◆ ABOUT THIS TASK
Count every line in the entries that contains "headphones". Report that count alone.

━━━

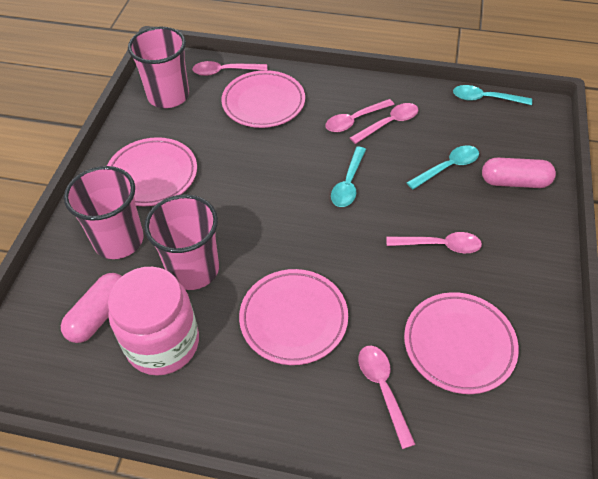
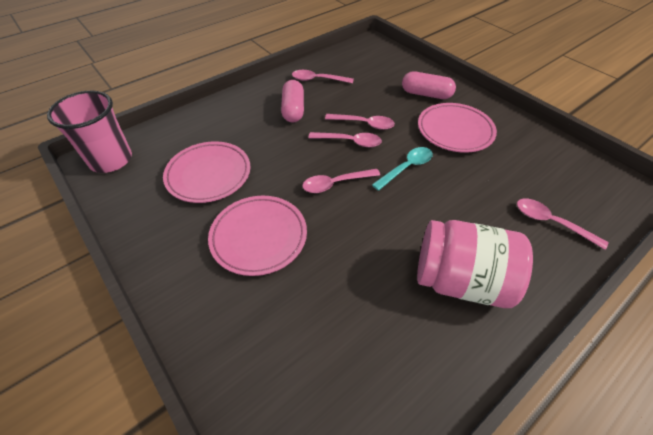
pink cup: 3 -> 1
pink plate: 4 -> 3
turquoise spoon: 3 -> 1

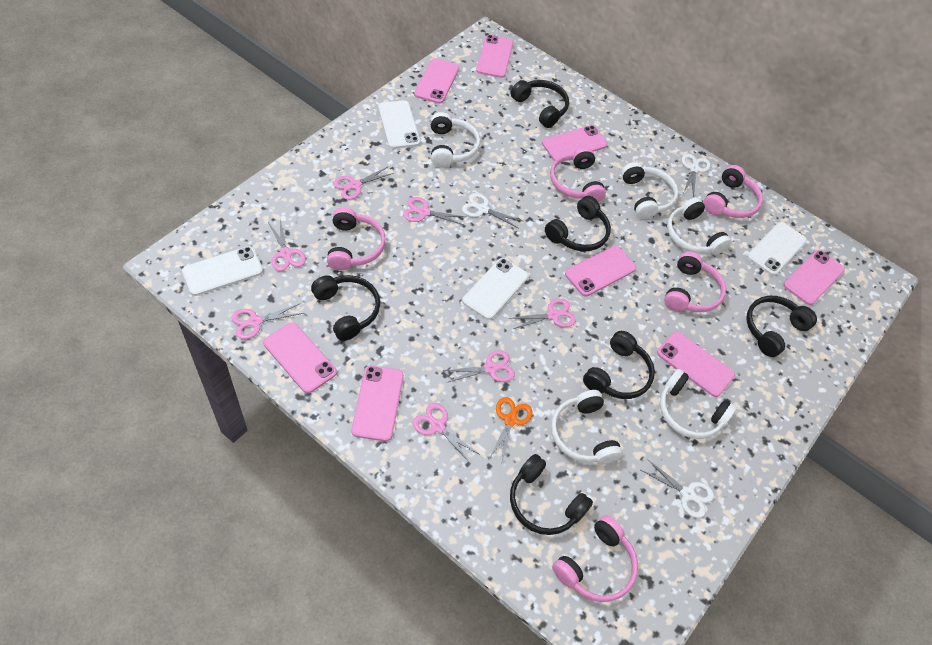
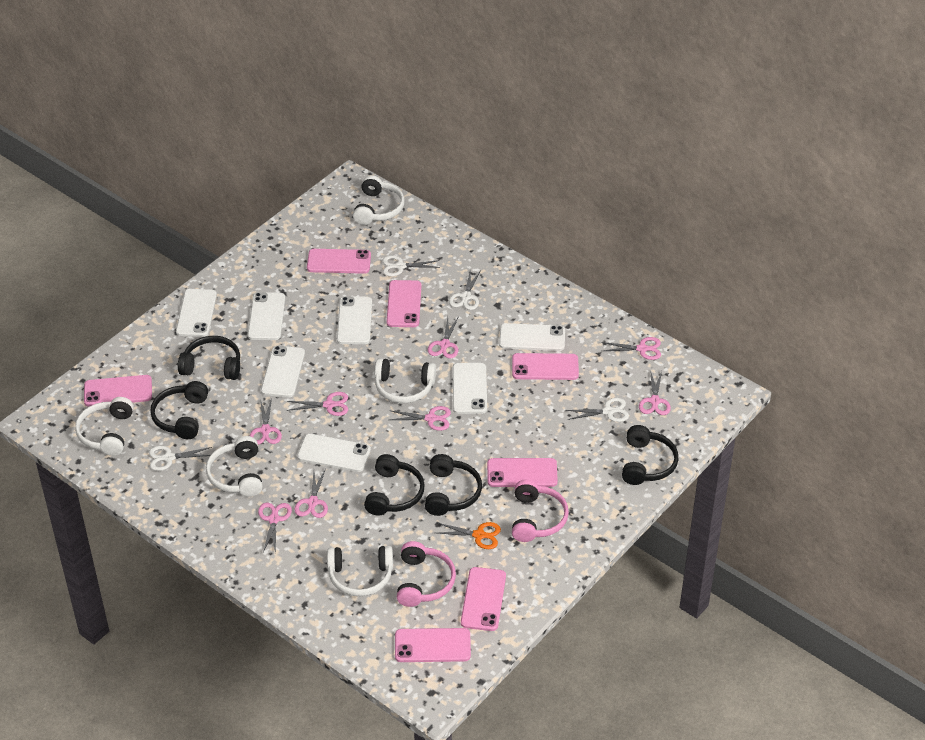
black headphones: 6 -> 5
pink headphones: 5 -> 2
pink phone: 8 -> 7
pink scissors: 7 -> 8
white phone: 4 -> 7
white scissors: 3 -> 4

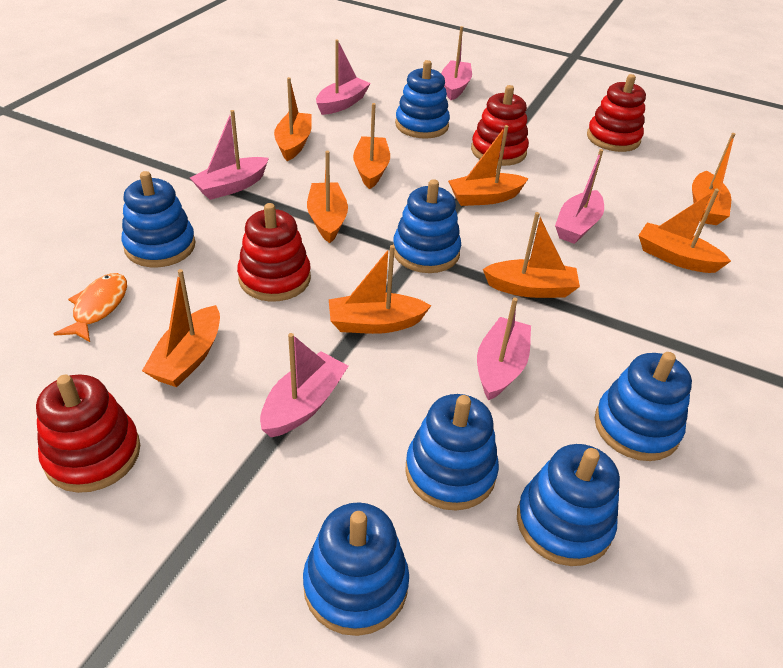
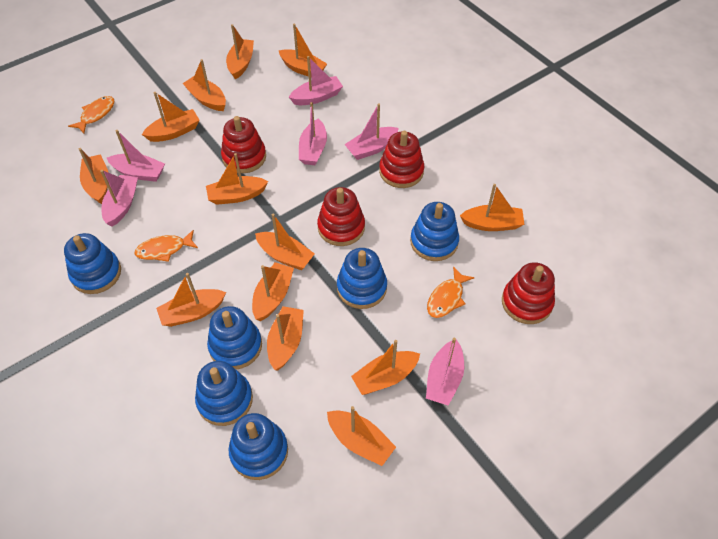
blue stacking toy: 7 -> 6
orange boat: 9 -> 13
orange fish: 1 -> 3

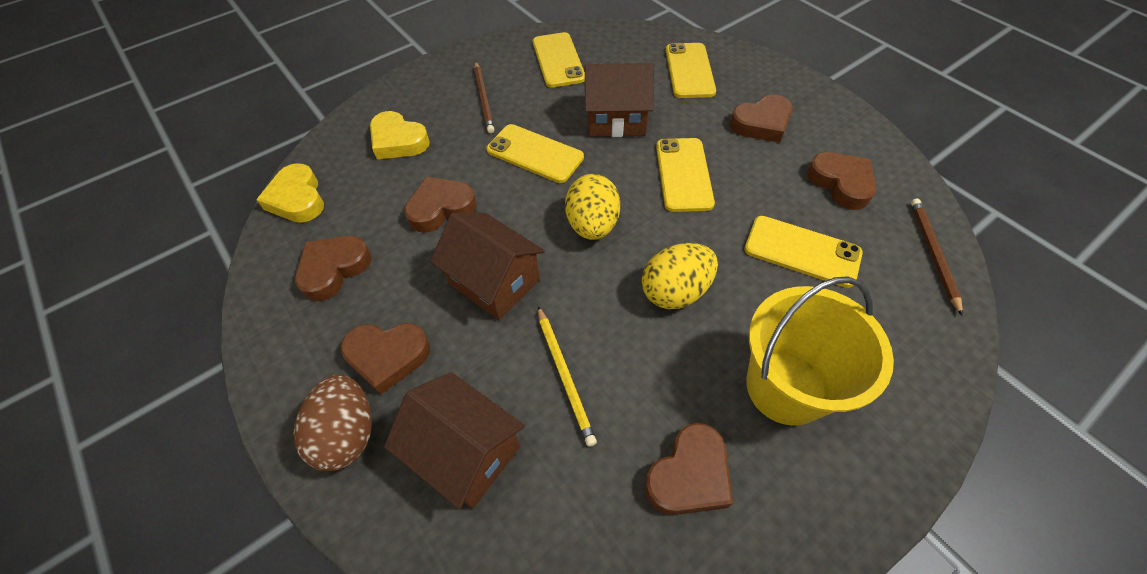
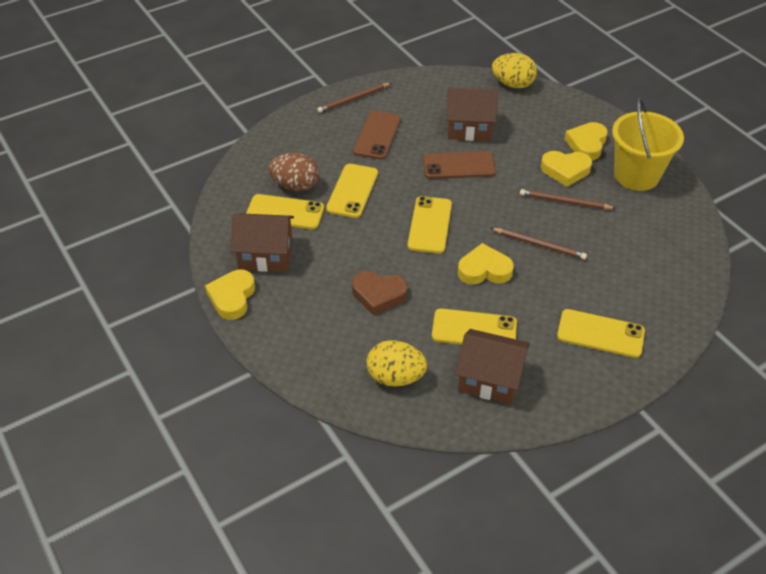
brown heart: 6 -> 1
brown pencil: 2 -> 3
brown phone: 0 -> 2
yellow heart: 2 -> 4
yellow pencil: 1 -> 0

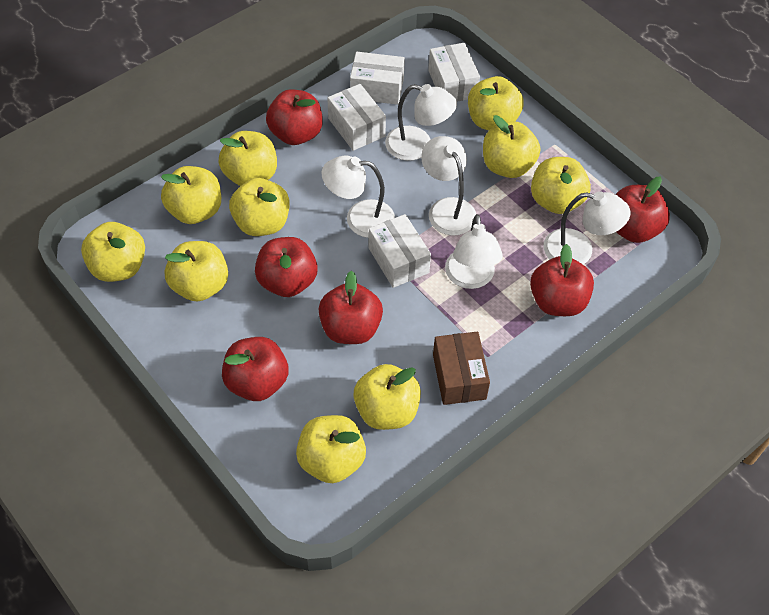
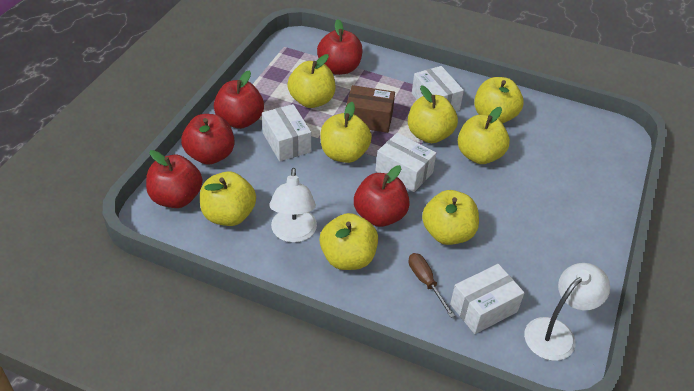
brown screwdriver: 0 -> 1
red apple: 6 -> 5
white lamp: 5 -> 2
yellow apple: 10 -> 8

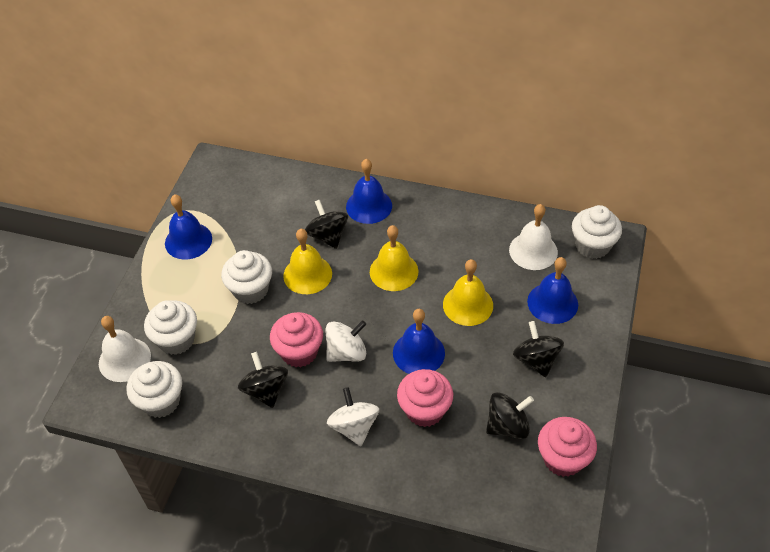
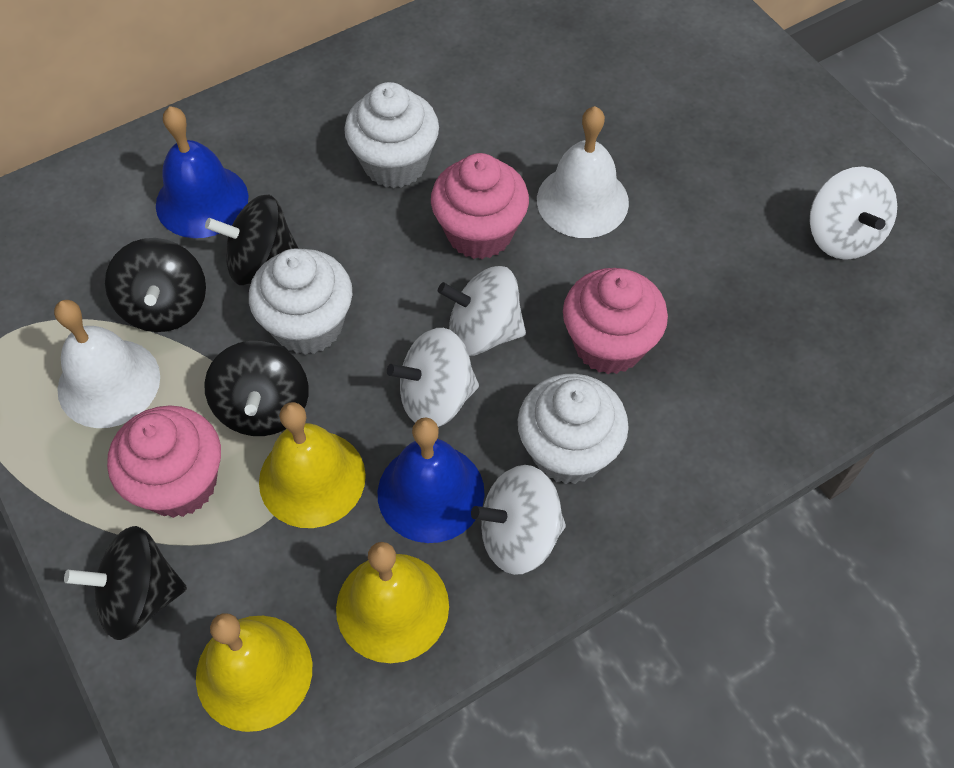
blue bell: 4 -> 2
white cupcake: 4 -> 3
white spinning top: 2 -> 4

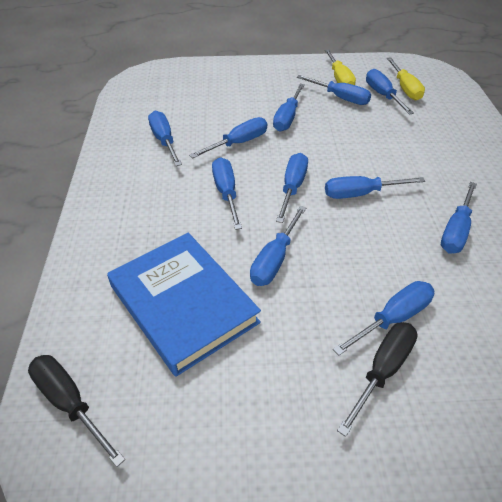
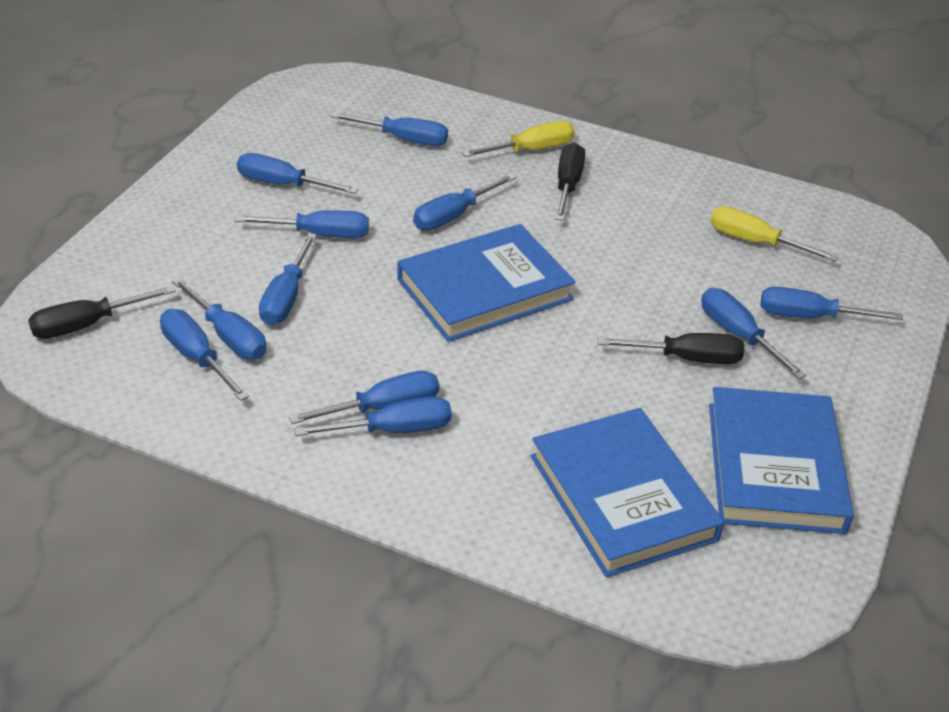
black screwdriver: 2 -> 3
blue book: 1 -> 3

━━━

◆ WORKED SOLUTION
2